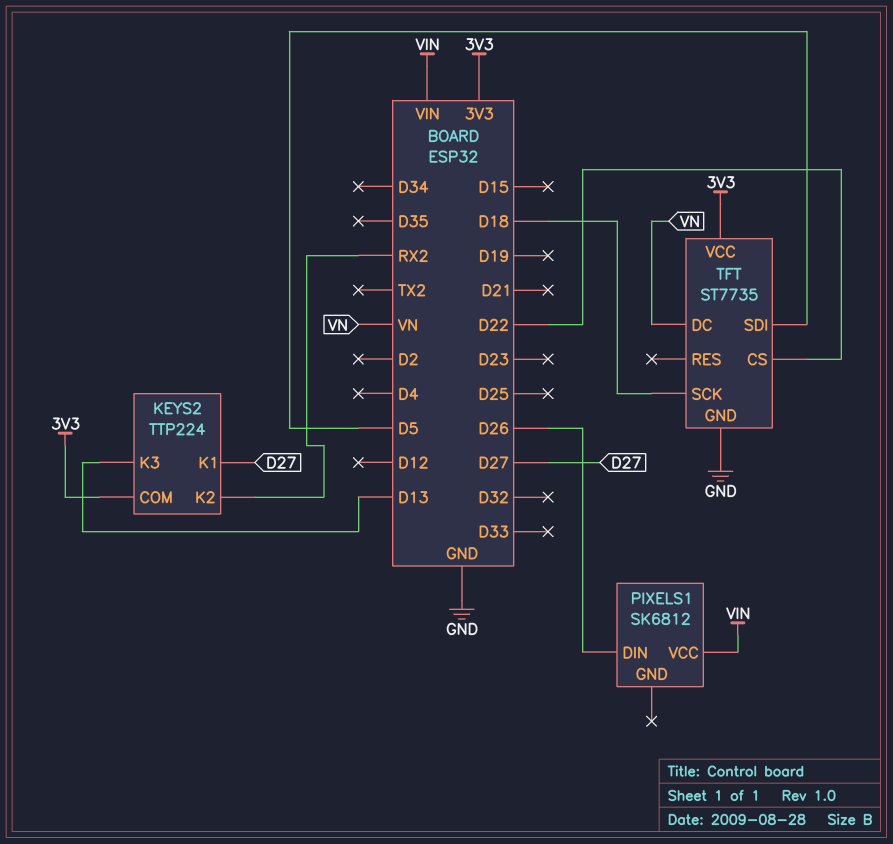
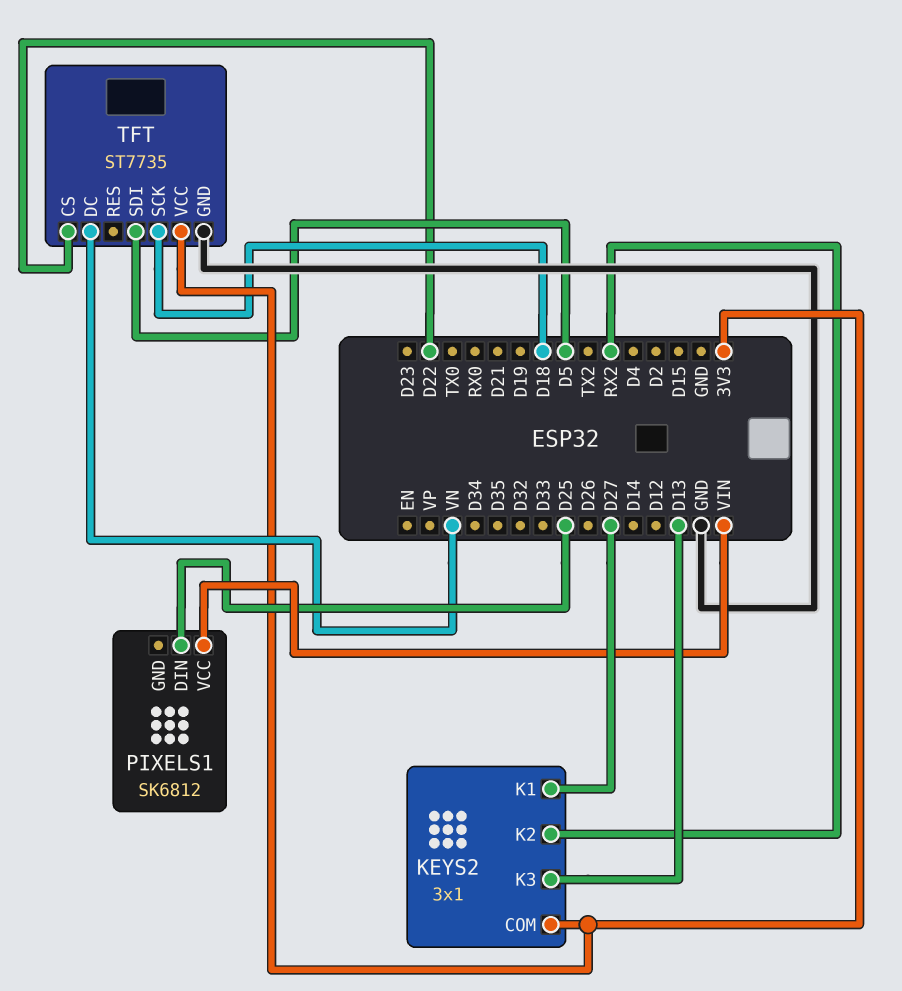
KEYS2: TTP224 -> 3x1
PIXELS1 pin DIN: D26 -> D25

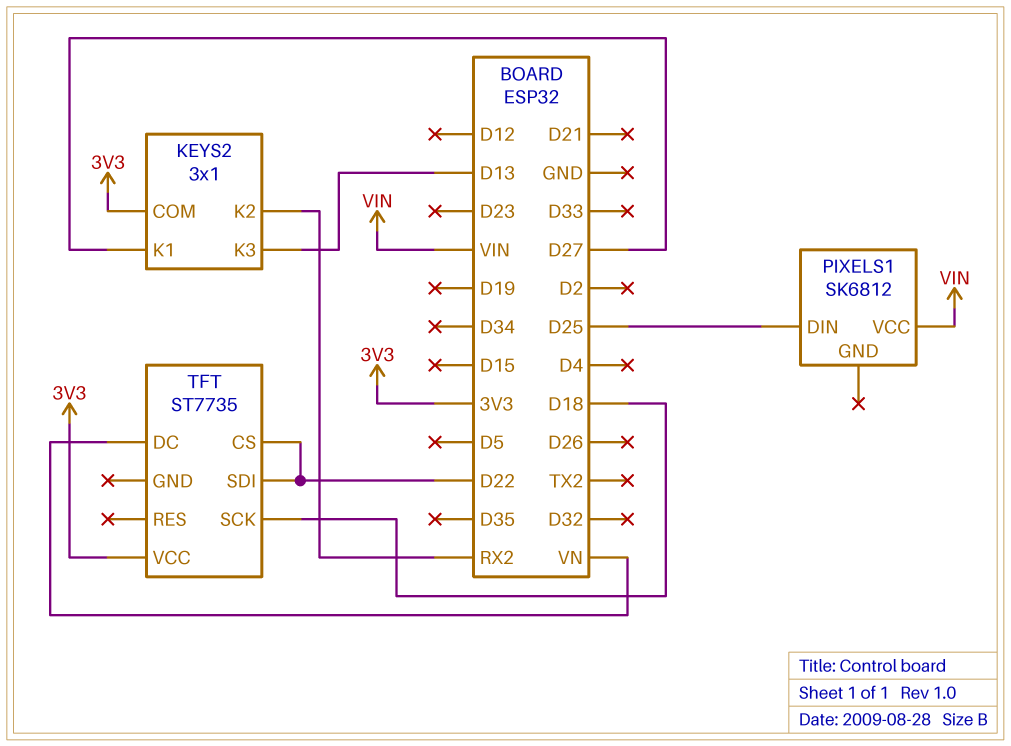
TFT pin GND: GND -> none
TFT pin SDI: D5 -> D22

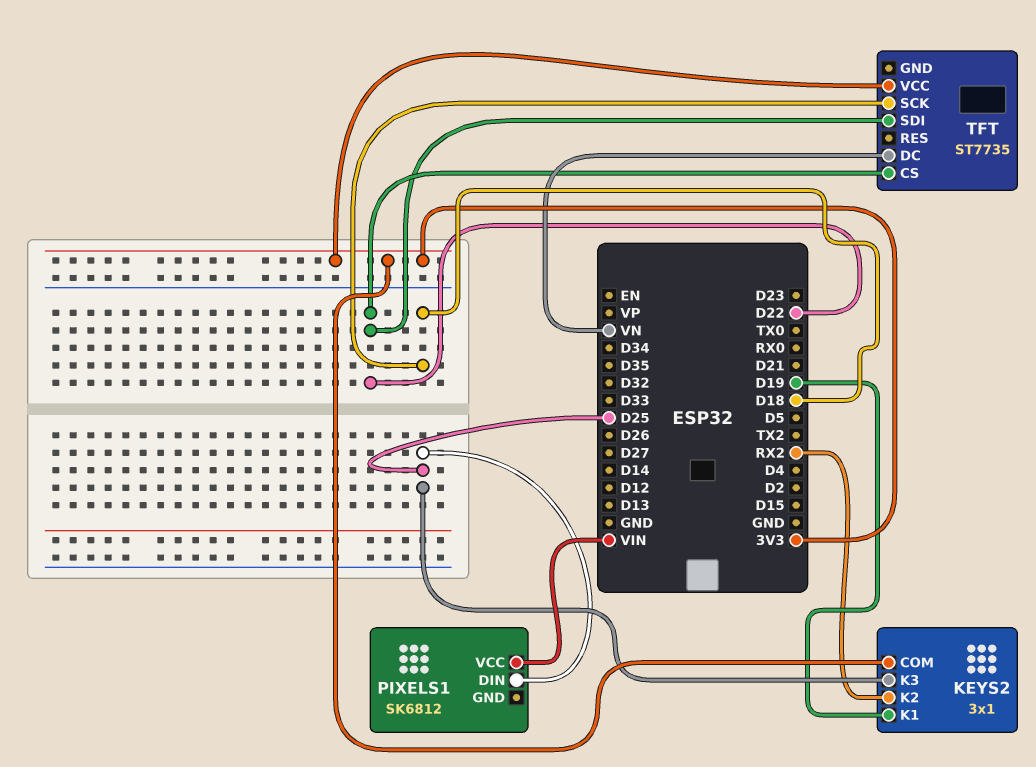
KEYS2 pin K1: D27 -> D19
KEYS2 pin K3: D13 -> D25

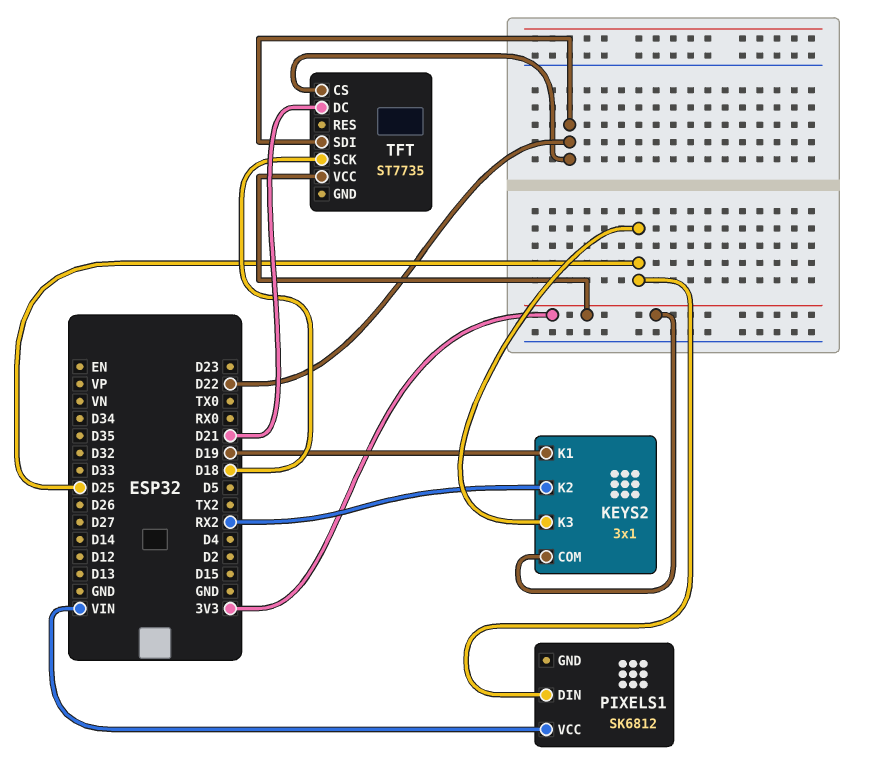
TFT pin DC: VN -> D21

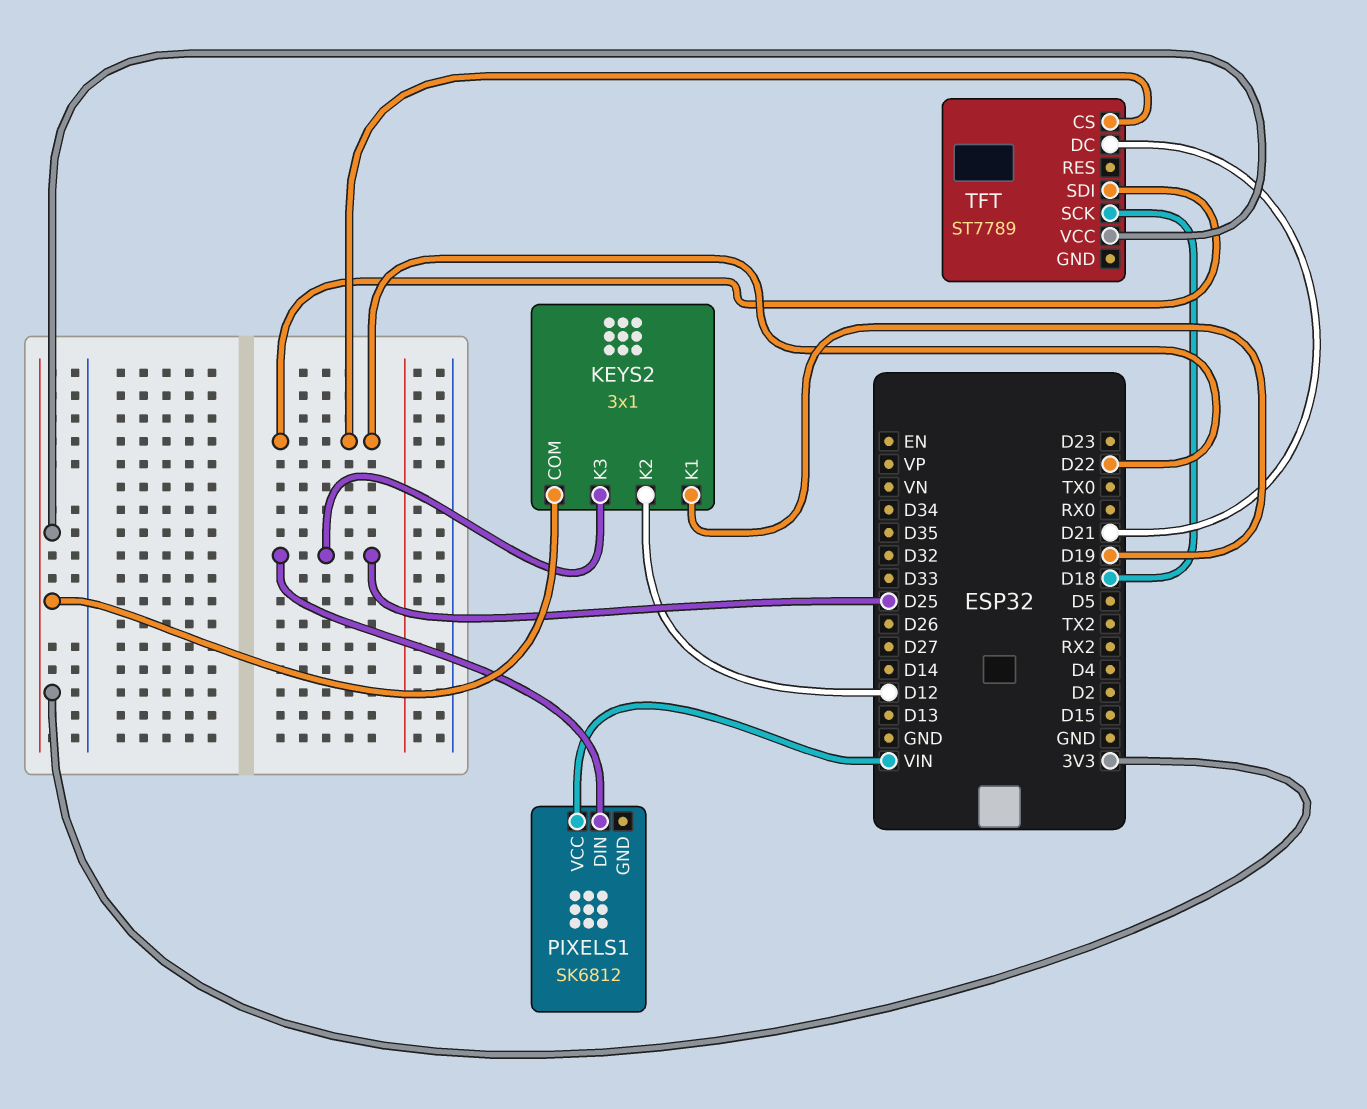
KEYS2 pin K2: RX2 -> D12
TFT: ST7735 -> ST7789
########################################
** AIM OF THE TASK **
Once the line containing "KEYS2 pin K1: D27 -> D19" is found, transcribe it and the rest of the lines to the end of the listing above exactly, omitting all pictures.

** WRITTEN ANSWER **
KEYS2 pin K1: D27 -> D19
KEYS2 pin K3: D13 -> D25

TFT pin DC: VN -> D21

KEYS2 pin K2: RX2 -> D12
TFT: ST7735 -> ST7789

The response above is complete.